**What the task requires**
Give again, word for word, every line in the entries below from the line with "(768, 363) = (514, 276): brown" up to and including the line with "(918, 213) = (606, 118): purple", and no other line.

** Source material follows **

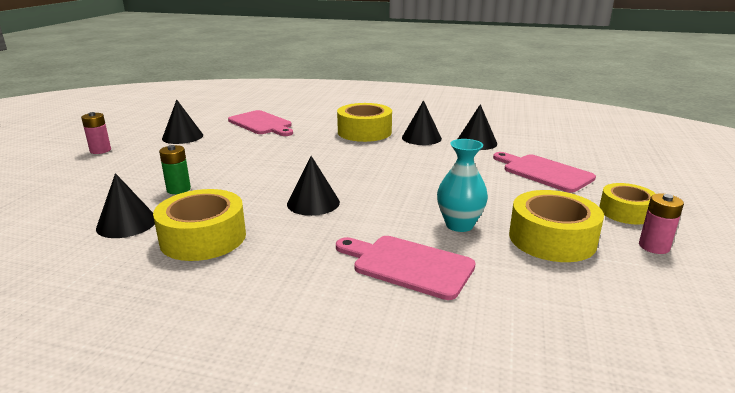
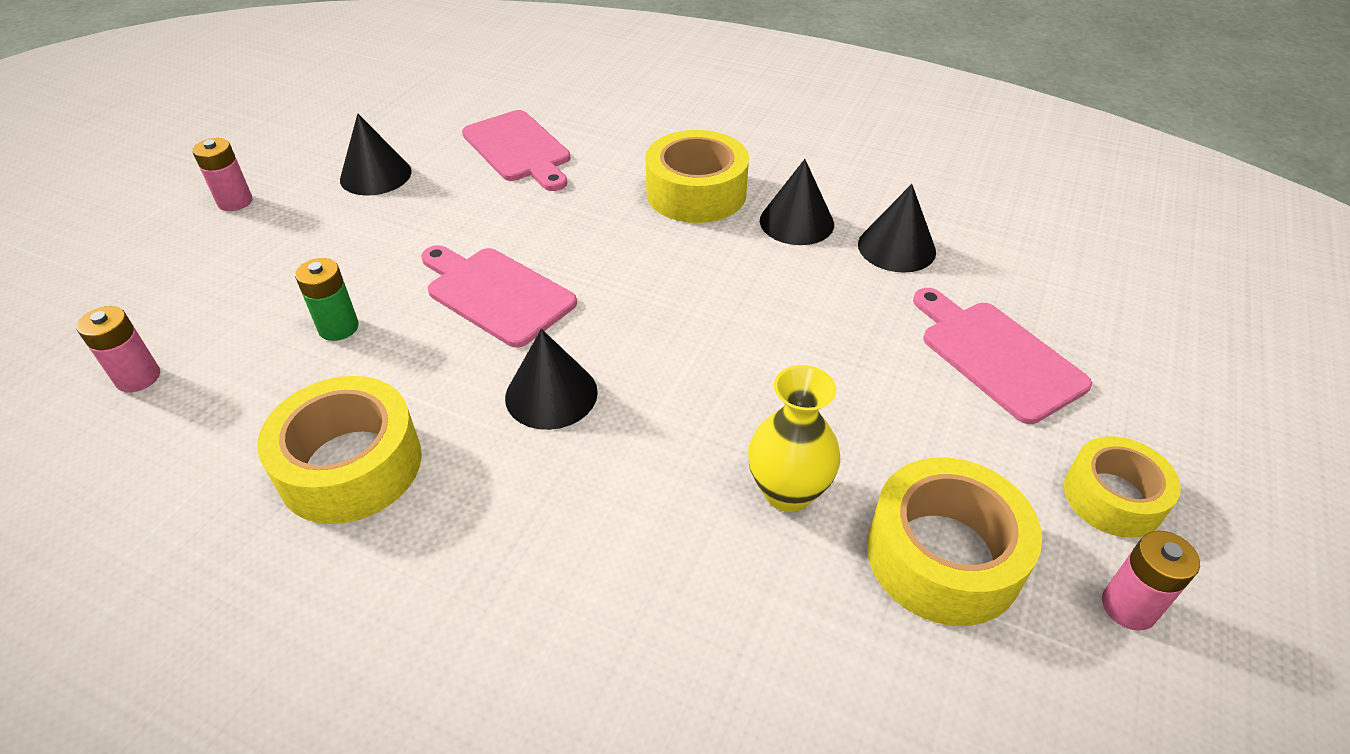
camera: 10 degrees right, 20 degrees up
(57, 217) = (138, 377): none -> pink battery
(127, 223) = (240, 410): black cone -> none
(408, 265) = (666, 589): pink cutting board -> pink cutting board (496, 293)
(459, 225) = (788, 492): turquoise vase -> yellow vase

** End of Source material **
** Source material follows **

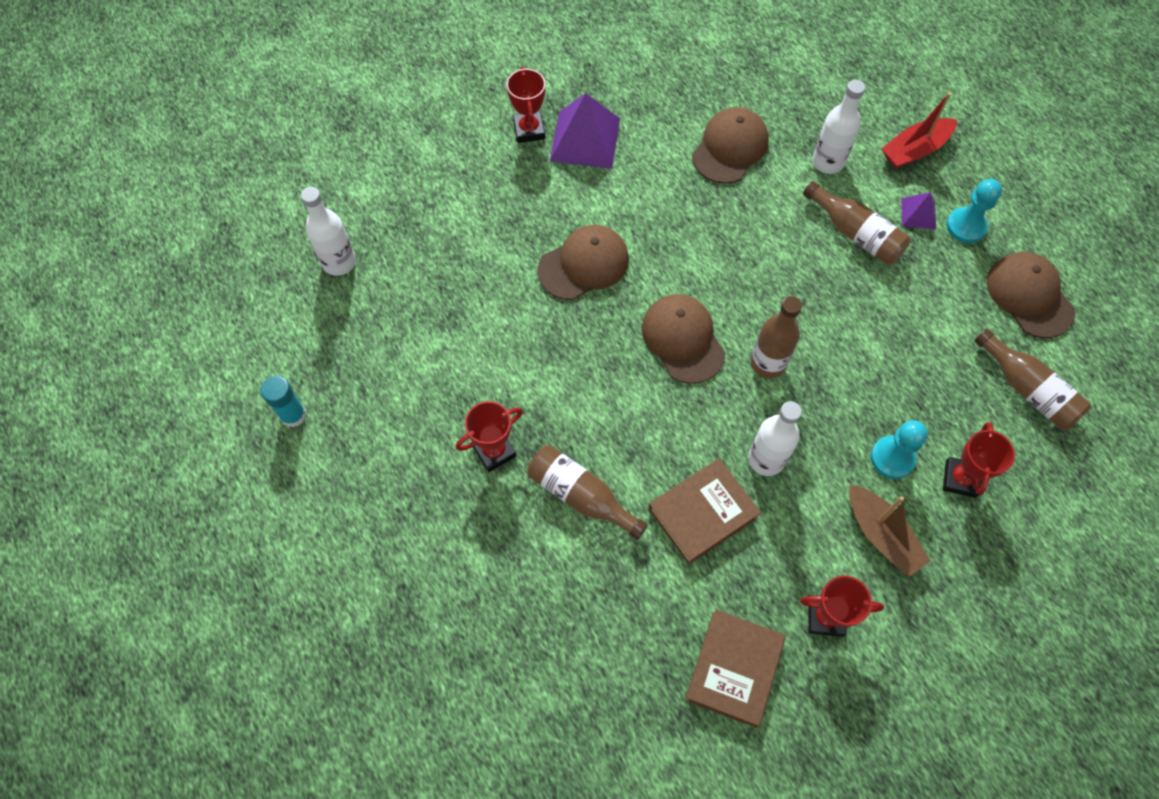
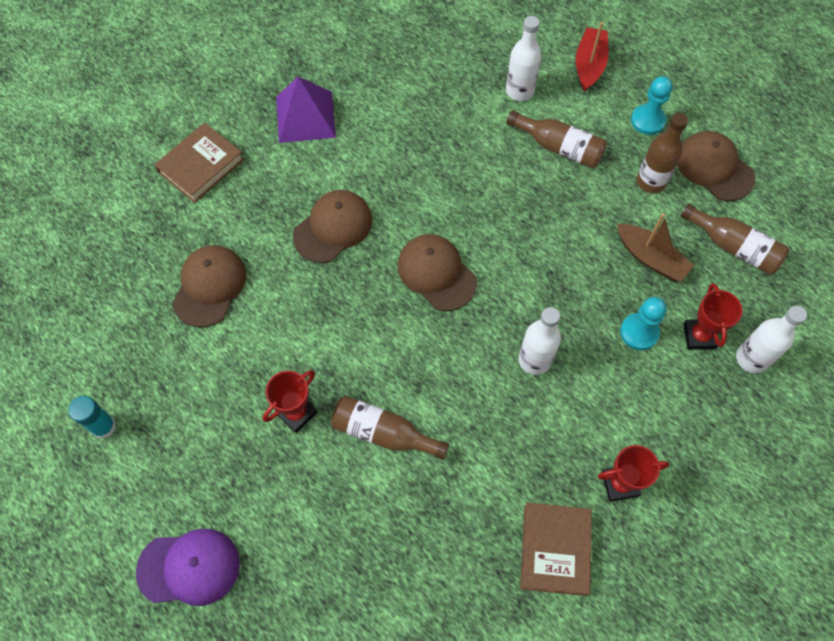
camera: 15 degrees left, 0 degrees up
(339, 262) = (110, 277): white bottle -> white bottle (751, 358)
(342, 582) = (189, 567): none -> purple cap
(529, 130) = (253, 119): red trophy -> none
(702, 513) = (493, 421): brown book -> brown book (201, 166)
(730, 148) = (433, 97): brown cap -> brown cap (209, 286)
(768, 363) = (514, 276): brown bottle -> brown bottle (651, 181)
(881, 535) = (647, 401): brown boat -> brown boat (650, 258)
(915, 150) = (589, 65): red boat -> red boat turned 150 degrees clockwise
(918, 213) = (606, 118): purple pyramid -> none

** End of Source material **

**Exercise output**
(768, 363) = (514, 276): brown bottle -> brown bottle (651, 181)
(881, 535) = (647, 401): brown boat -> brown boat (650, 258)
(915, 150) = (589, 65): red boat -> red boat turned 150 degrees clockwise
(918, 213) = (606, 118): purple pyramid -> none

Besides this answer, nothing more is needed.